Check the data underneath for lines holding the word "watering", and state only how many you find.

Input data below:

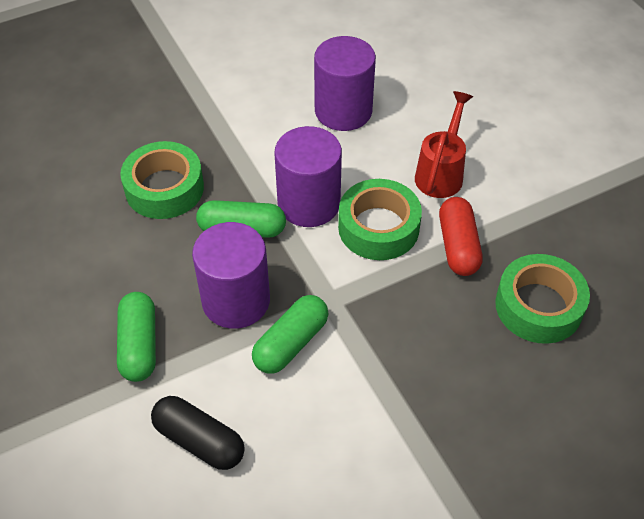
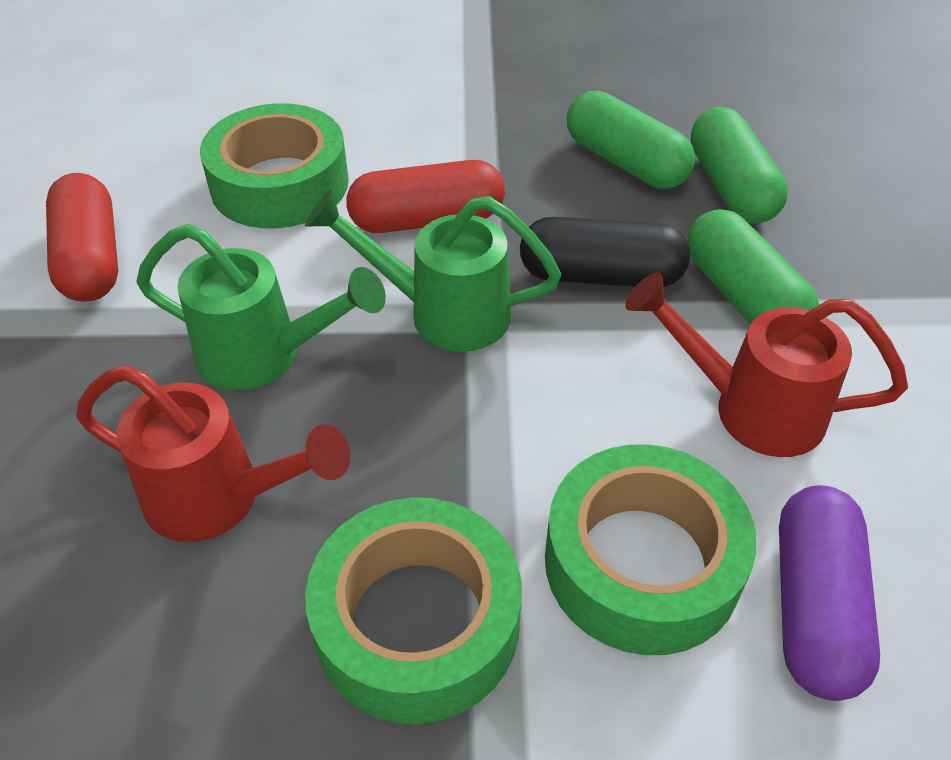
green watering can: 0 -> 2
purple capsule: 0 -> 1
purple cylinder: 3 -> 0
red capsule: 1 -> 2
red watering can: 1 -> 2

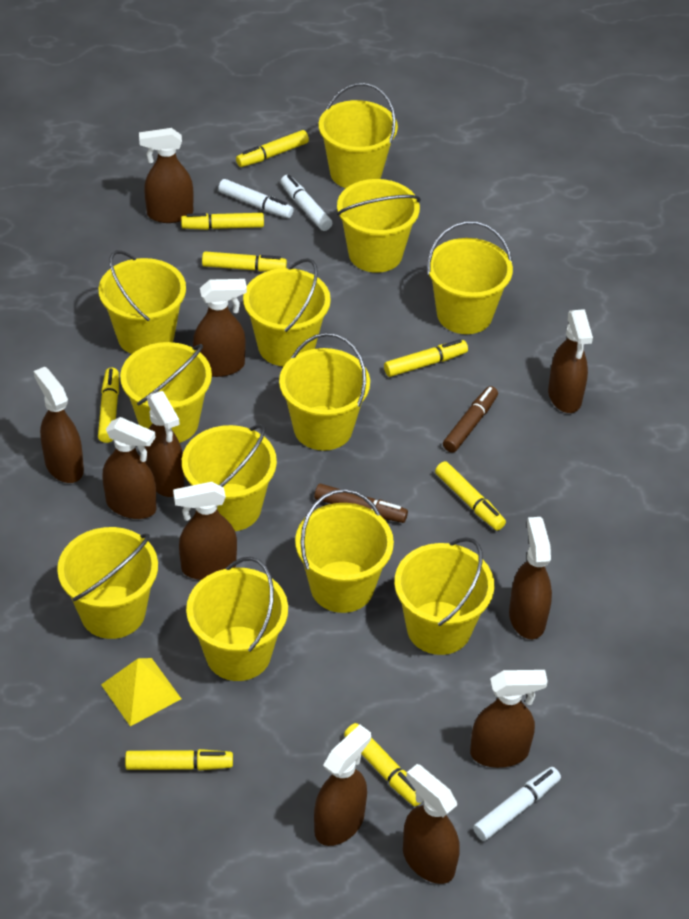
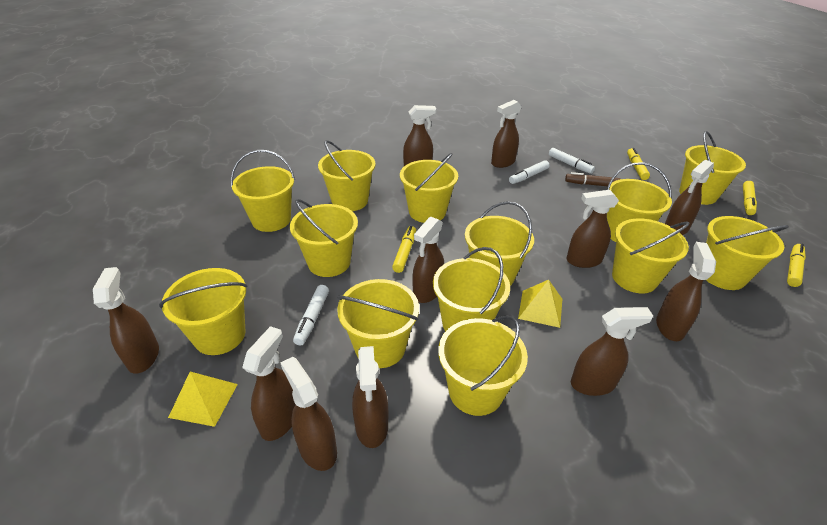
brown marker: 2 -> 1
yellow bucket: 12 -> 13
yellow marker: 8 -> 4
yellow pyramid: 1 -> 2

End of Input data.

Result of the task
2